● **Materials provided**
::::

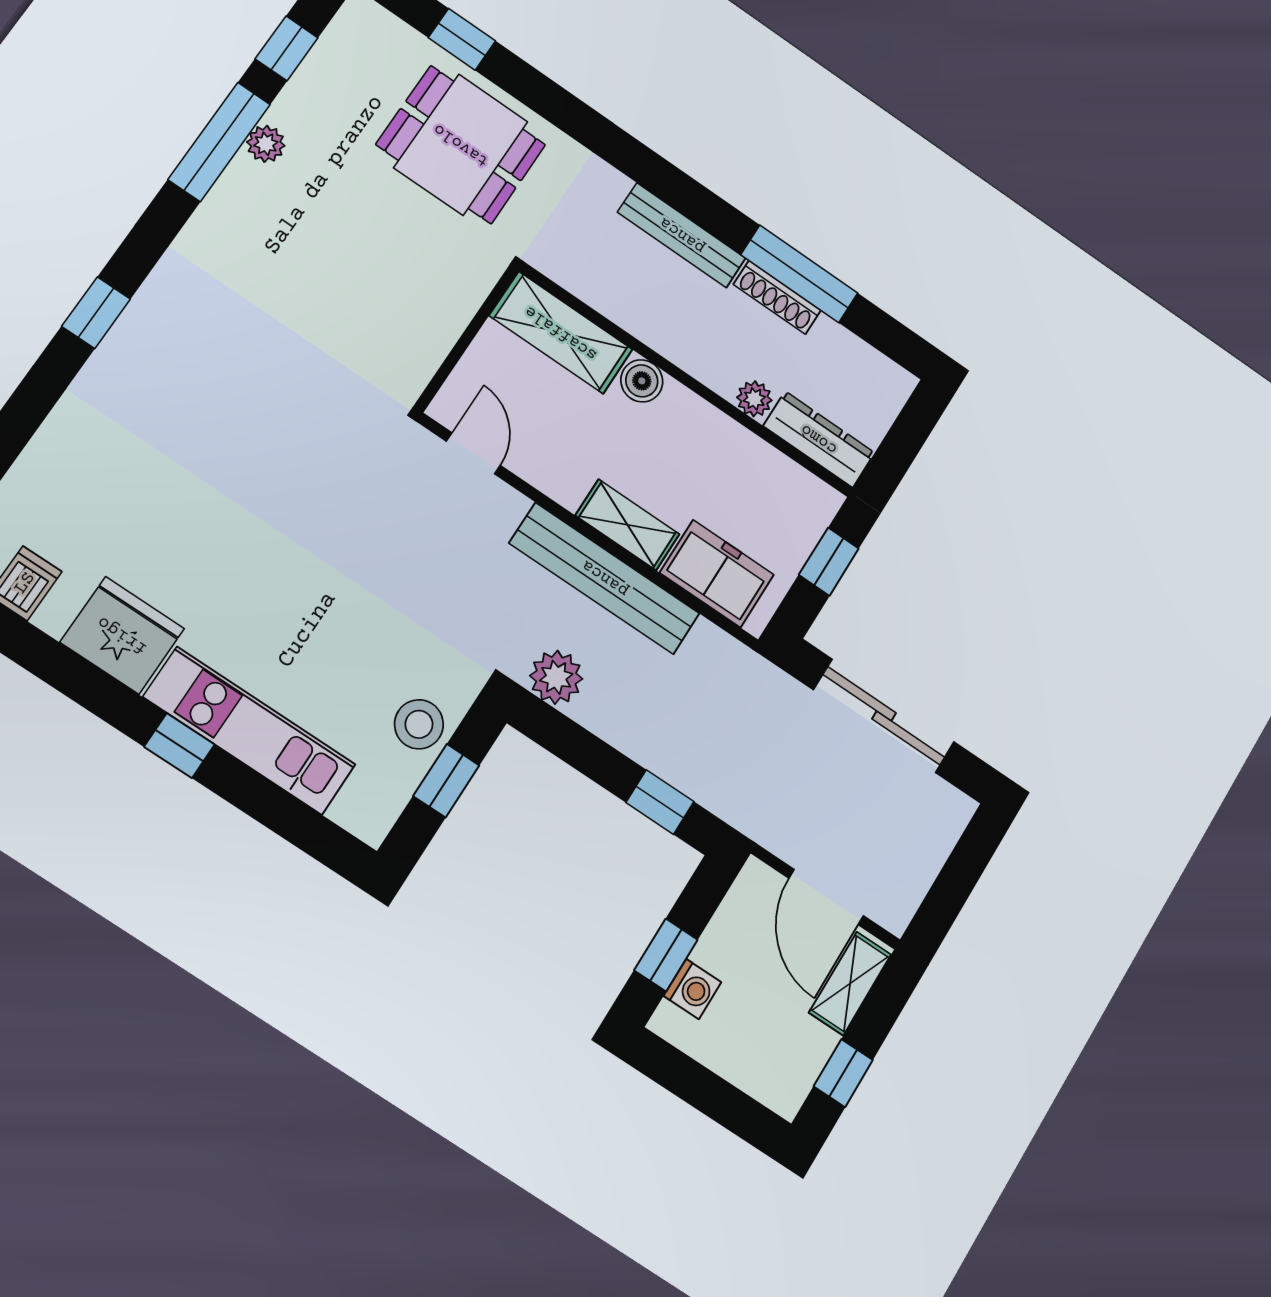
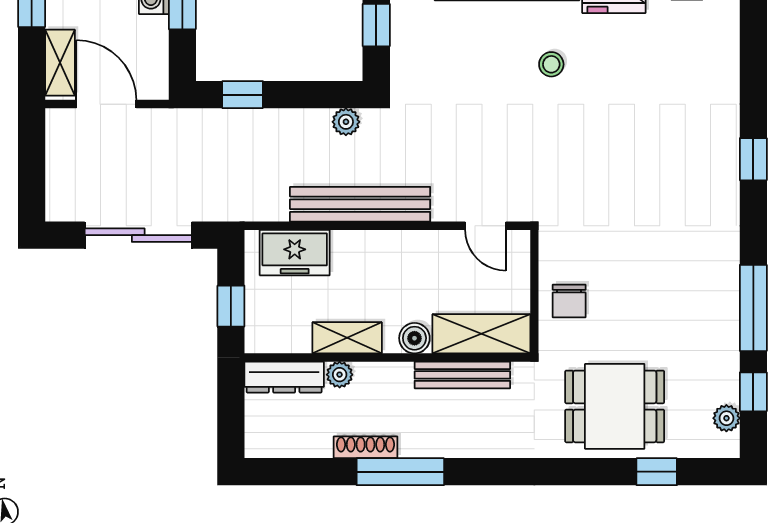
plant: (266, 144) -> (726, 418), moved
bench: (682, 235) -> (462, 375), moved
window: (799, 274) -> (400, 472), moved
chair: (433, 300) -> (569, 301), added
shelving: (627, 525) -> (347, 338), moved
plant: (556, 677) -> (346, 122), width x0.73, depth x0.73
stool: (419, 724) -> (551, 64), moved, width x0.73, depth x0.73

::::

● **Task prompt**
Return the listing unchanged, but drop every picture.

● **Problem solution**
plant: (266, 144) -> (726, 418), moved
bench: (682, 235) -> (462, 375), moved
window: (799, 274) -> (400, 472), moved
chair: (433, 300) -> (569, 301), added
shelving: (627, 525) -> (347, 338), moved
plant: (556, 677) -> (346, 122), width x0.73, depth x0.73
stool: (419, 724) -> (551, 64), moved, width x0.73, depth x0.73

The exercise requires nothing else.